INPUT MATERIAL:
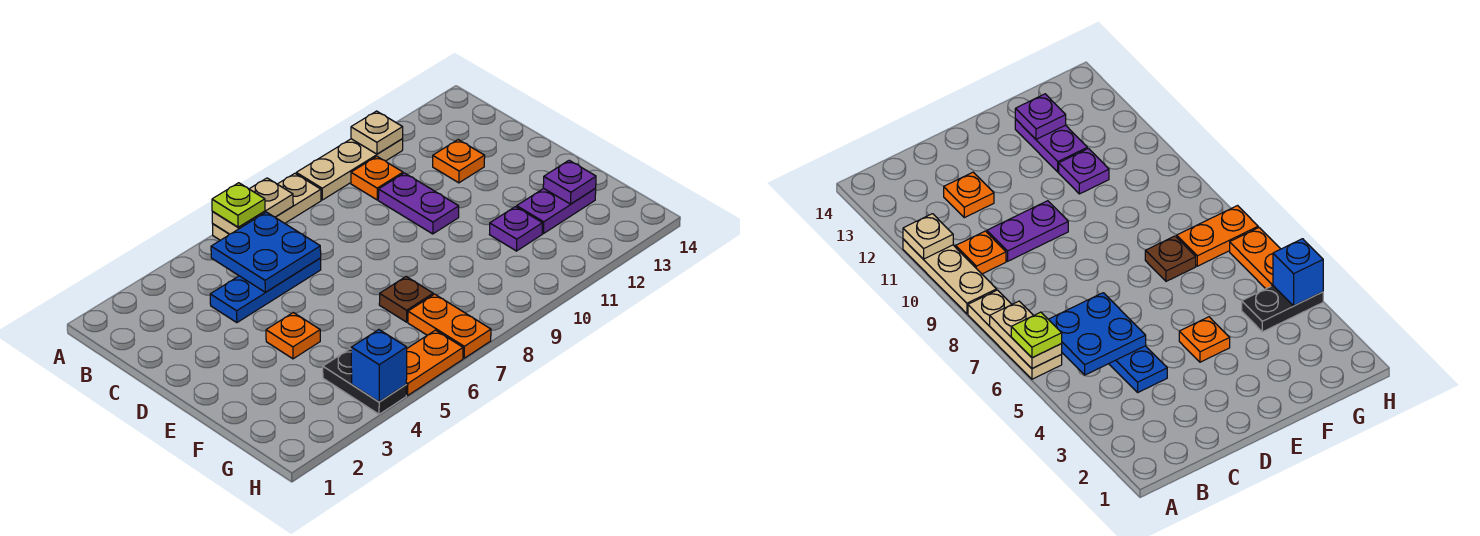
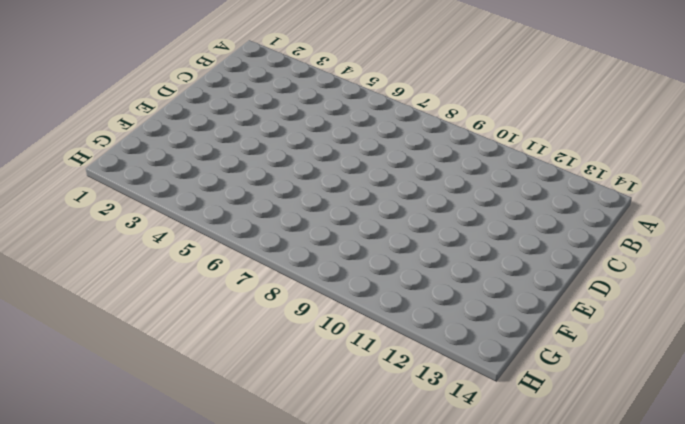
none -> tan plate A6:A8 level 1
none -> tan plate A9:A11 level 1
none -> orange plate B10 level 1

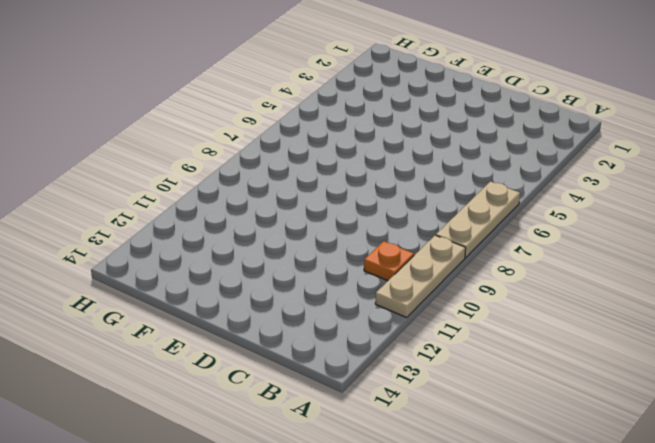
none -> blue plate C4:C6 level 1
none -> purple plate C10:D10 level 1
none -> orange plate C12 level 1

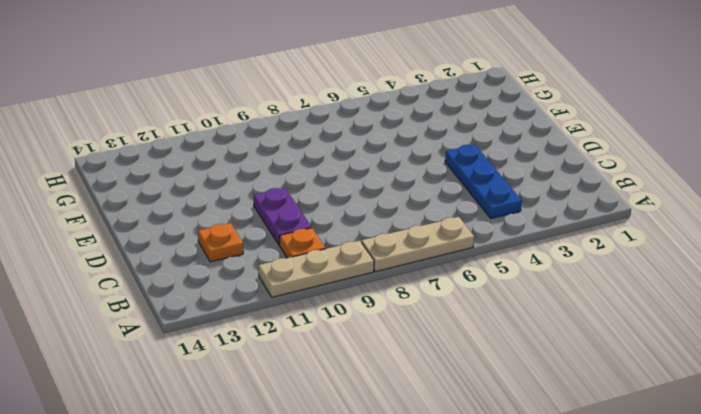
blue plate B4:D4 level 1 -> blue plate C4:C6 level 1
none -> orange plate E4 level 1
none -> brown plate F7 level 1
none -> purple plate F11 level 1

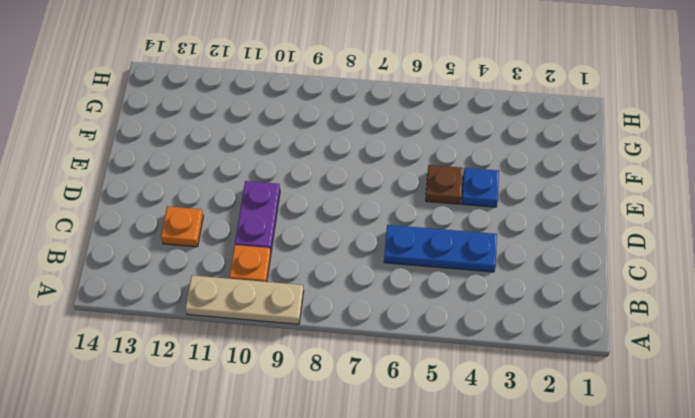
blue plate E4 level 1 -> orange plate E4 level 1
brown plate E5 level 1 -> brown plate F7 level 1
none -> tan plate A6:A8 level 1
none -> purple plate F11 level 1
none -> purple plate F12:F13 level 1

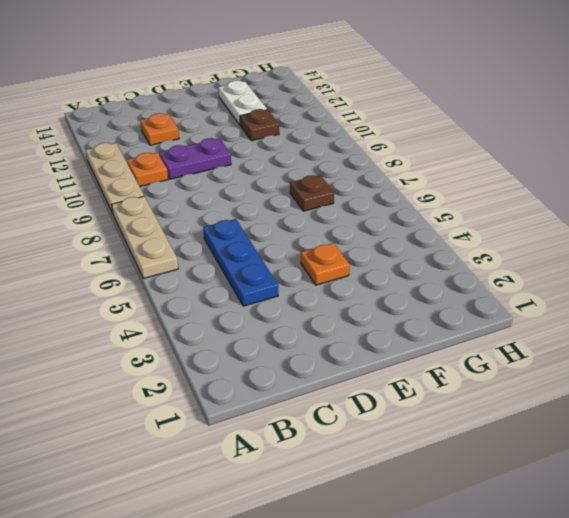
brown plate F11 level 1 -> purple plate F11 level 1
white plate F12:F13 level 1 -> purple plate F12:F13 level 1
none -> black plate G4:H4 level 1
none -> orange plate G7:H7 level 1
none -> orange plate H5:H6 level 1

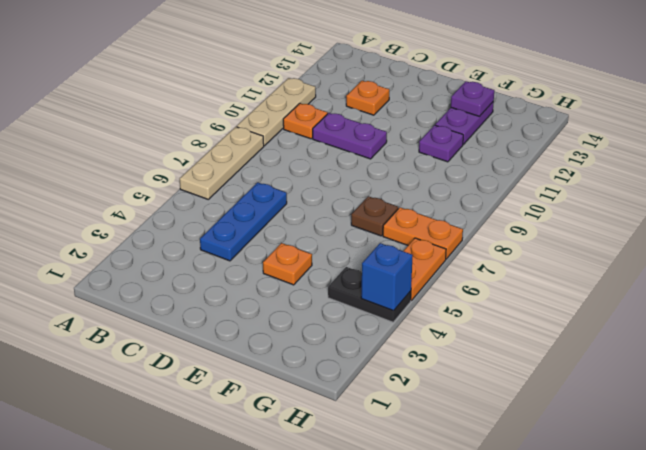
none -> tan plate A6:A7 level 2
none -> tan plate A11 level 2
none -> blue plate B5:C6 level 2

TO DO: For each line in the records that contains the word "purple", make a copy.

ANSWER AREA:
none -> purple plate C10:D10 level 1
none -> purple plate F11 level 1
none -> purple plate F11 level 1
none -> purple plate F12:F13 level 1
brown plate F11 level 1 -> purple plate F11 level 1
white plate F12:F13 level 1 -> purple plate F12:F13 level 1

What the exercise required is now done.